**Action item**. Without including any images, repeat the listing below exactly.

**Input**.
##############################

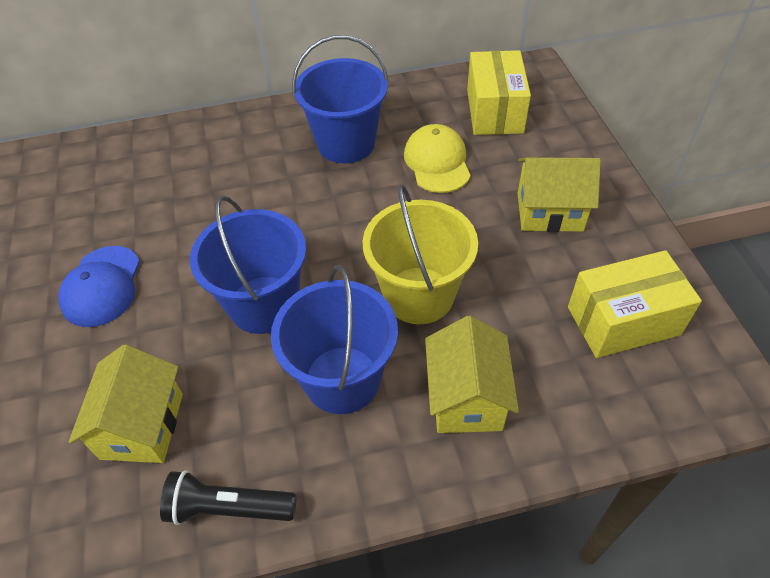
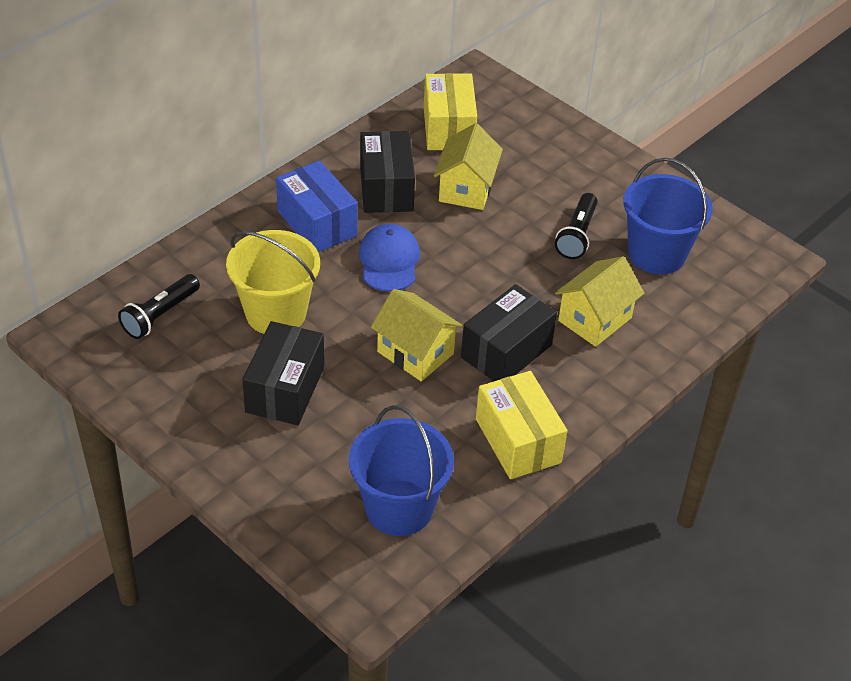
black box: none = 0 -> [242,321,324,425] [360,131,415,213] [461,284,557,381] = 3
black flashlight: [160,470,297,525] = 1 -> [118,274,200,339] [555,193,598,259] = 2
blue box: none = 0 -> [276,161,358,252] = 1
blue bucket: [190,196,306,334] [271,265,398,414] [292,35,388,163] = 3 -> [349,405,454,536] [623,158,712,274] = 2
yellow cap: [404,124,471,193] = 1 -> none = 0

##############################

**Answer below**.
black box: none = 0 -> [242,321,324,425] [360,131,415,213] [461,284,557,381] = 3
black flashlight: [160,470,297,525] = 1 -> [118,274,200,339] [555,193,598,259] = 2
blue box: none = 0 -> [276,161,358,252] = 1
blue bucket: [190,196,306,334] [271,265,398,414] [292,35,388,163] = 3 -> [349,405,454,536] [623,158,712,274] = 2
yellow cap: [404,124,471,193] = 1 -> none = 0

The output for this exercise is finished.